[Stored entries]
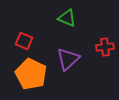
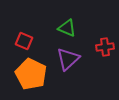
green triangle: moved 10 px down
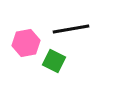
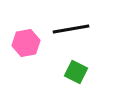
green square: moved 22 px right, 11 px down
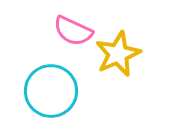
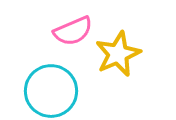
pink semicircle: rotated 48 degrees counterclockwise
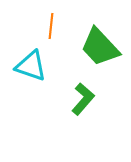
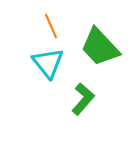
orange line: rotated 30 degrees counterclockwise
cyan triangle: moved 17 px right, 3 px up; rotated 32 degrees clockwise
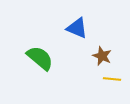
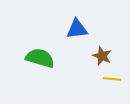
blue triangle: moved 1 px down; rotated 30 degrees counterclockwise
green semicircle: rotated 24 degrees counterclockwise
--
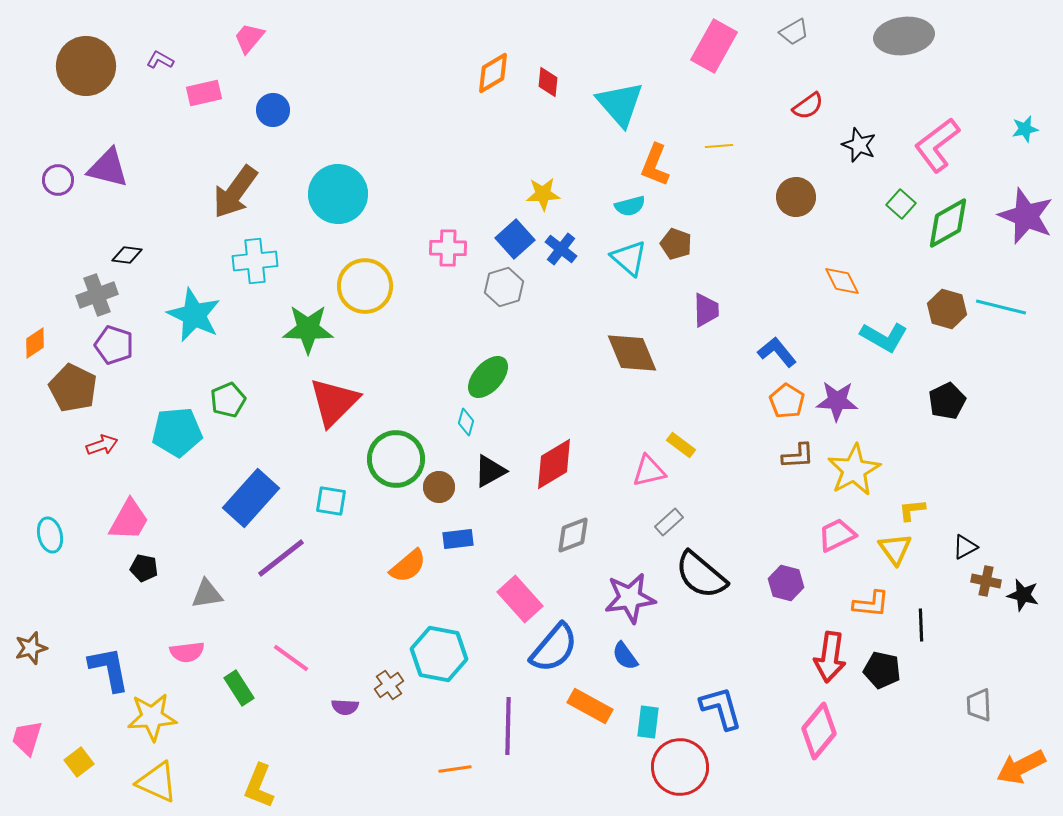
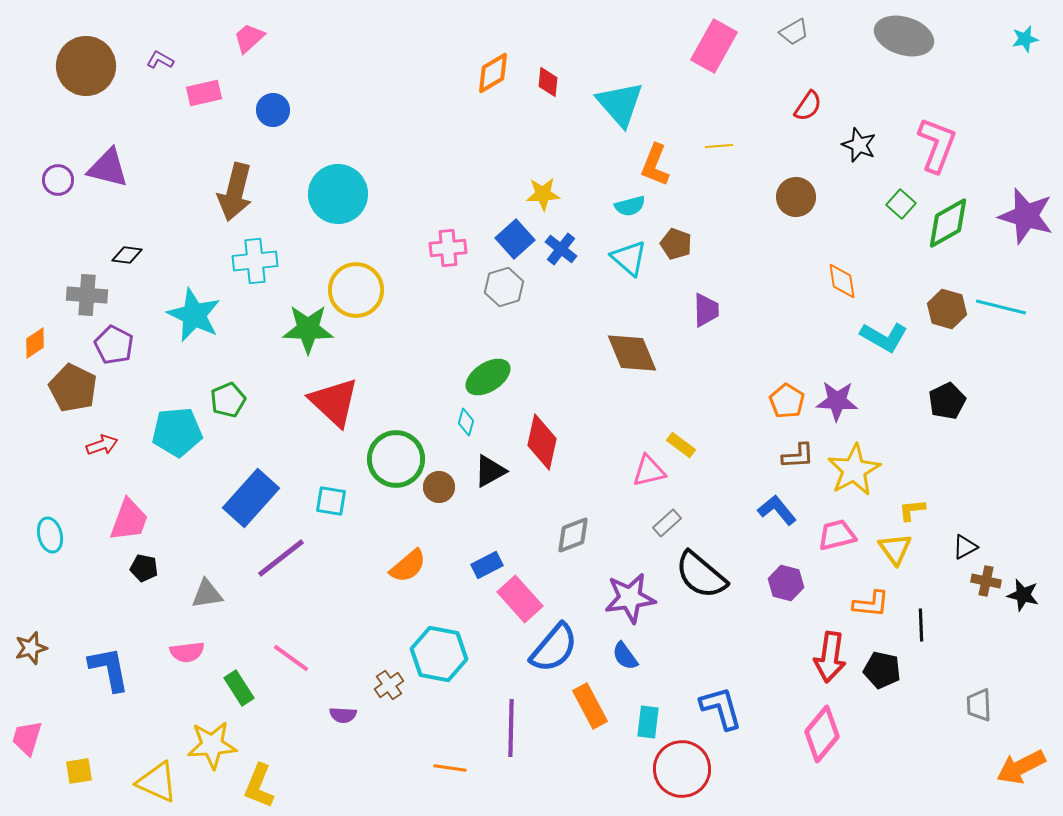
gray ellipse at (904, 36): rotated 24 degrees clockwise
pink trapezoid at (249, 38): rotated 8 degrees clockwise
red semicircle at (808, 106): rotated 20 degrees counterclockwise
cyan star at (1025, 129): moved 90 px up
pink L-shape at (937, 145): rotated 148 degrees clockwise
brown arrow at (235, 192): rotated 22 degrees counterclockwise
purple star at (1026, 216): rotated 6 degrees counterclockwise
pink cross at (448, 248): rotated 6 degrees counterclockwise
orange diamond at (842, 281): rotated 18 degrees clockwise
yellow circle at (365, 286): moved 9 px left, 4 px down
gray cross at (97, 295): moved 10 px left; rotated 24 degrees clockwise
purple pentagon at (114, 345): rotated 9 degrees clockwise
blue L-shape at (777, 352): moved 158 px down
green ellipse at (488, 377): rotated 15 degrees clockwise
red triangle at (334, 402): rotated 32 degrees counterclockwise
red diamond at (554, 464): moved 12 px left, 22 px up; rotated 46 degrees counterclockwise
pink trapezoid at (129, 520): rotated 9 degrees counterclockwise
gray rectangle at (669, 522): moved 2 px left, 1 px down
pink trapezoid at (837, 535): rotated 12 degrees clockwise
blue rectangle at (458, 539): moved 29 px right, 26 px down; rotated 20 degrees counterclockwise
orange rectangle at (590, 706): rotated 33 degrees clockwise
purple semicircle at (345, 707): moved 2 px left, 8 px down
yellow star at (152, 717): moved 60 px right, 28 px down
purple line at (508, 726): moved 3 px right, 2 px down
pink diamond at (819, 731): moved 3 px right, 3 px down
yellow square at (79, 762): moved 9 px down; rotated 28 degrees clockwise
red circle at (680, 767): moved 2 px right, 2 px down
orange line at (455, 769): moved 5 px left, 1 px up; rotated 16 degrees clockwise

Activity:
Some lines of the records may hold the word "cyan". How many do? Answer with a number and nothing else.

Solution:
2